-- Task requirements --
Skip the images. Copy the records exactly as written.

Change detection data
[Start of Attachment]
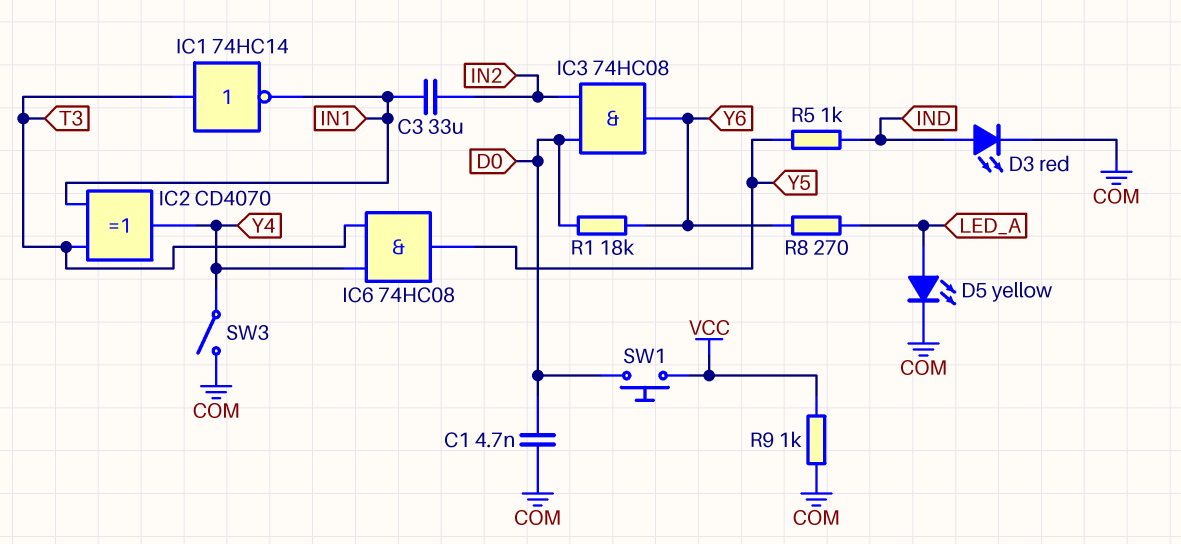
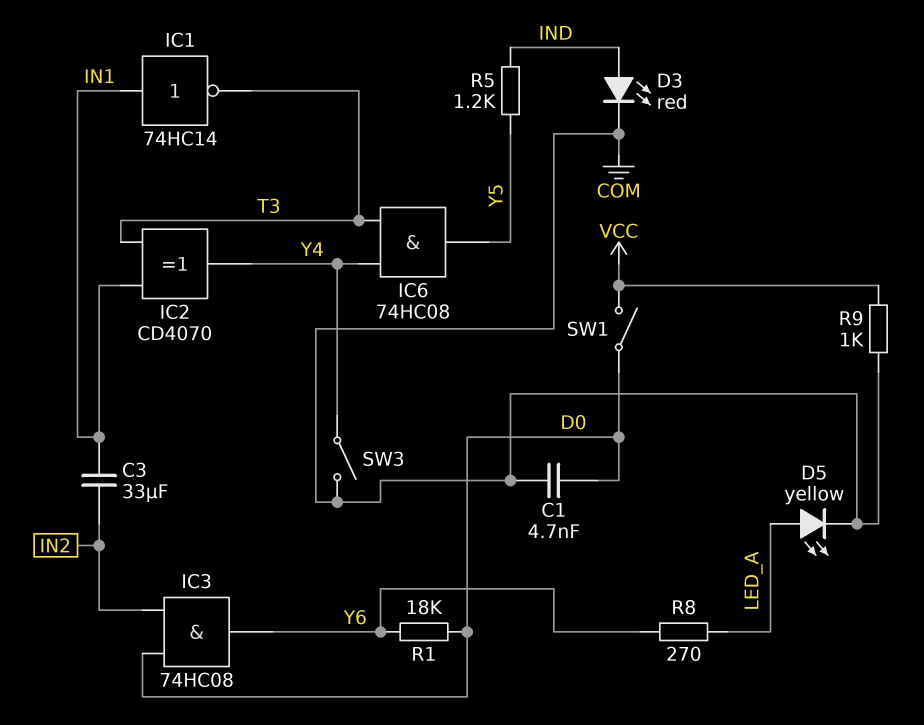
IC1: NOT 74HC14 (in T3, out IN1) -> NOT 74HC14 (in IN1, out T3)
R5: 1k (IND, Y5) -> 1.2k (IND, Y5)
SW1: button (D0, VCC) -> switch (D0, VCC)

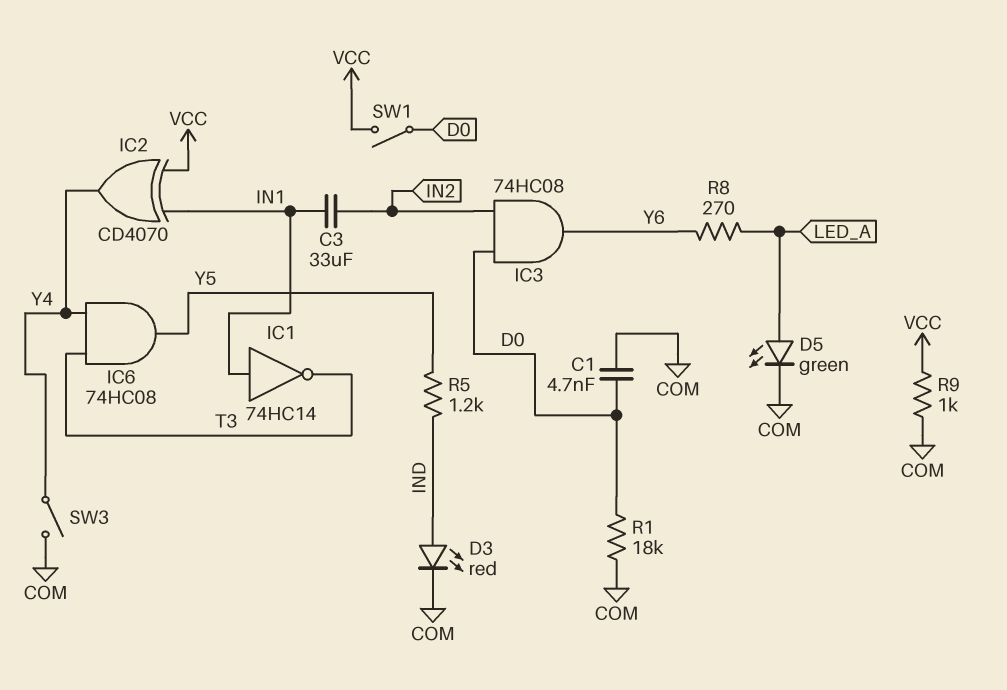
D5: LED yellow (A LED_A, K COM) -> LED green (A LED_A, K COM)
IC2: XOR CD4070 (in IN1, in T3, out Y4) -> XOR CD4070 (in IN1, in VCC, out Y4)
R1: 18k (D0, Y6) -> 18k (COM, D0)

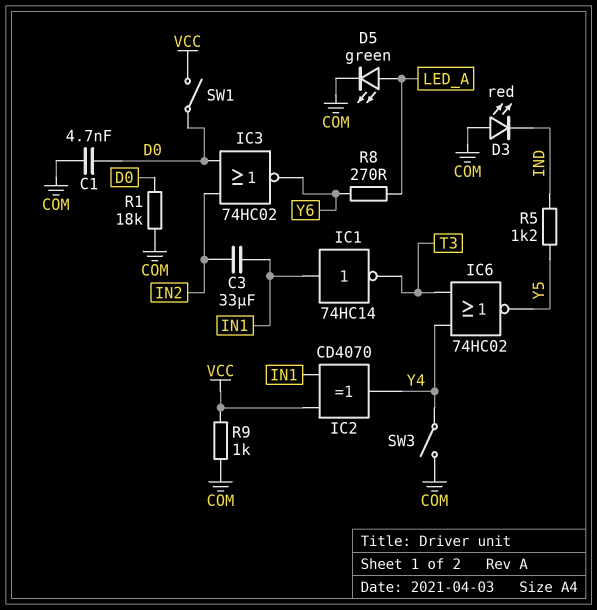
D3: LED red (A IND, K COM) -> LED red (A COM, K IND)
IC3: AND 74HC08 (in D0, in IN2, out Y6) -> NOR 74HC02 (in D0, in IN2, out Y6)
IC6: AND 74HC08 (in T3, in Y4, out Y5) -> NOR 74HC02 (in T3, in Y4, out Y5)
[End of Attachment]
-- Task output --
IC1: NOT 74HC14 (in T3, out IN1) -> NOT 74HC14 (in IN1, out T3)
R5: 1k (IND, Y5) -> 1.2k (IND, Y5)
SW1: button (D0, VCC) -> switch (D0, VCC)

D5: LED yellow (A LED_A, K COM) -> LED green (A LED_A, K COM)
IC2: XOR CD4070 (in IN1, in T3, out Y4) -> XOR CD4070 (in IN1, in VCC, out Y4)
R1: 18k (D0, Y6) -> 18k (COM, D0)

D3: LED red (A IND, K COM) -> LED red (A COM, K IND)
IC3: AND 74HC08 (in D0, in IN2, out Y6) -> NOR 74HC02 (in D0, in IN2, out Y6)
IC6: AND 74HC08 (in T3, in Y4, out Y5) -> NOR 74HC02 (in T3, in Y4, out Y5)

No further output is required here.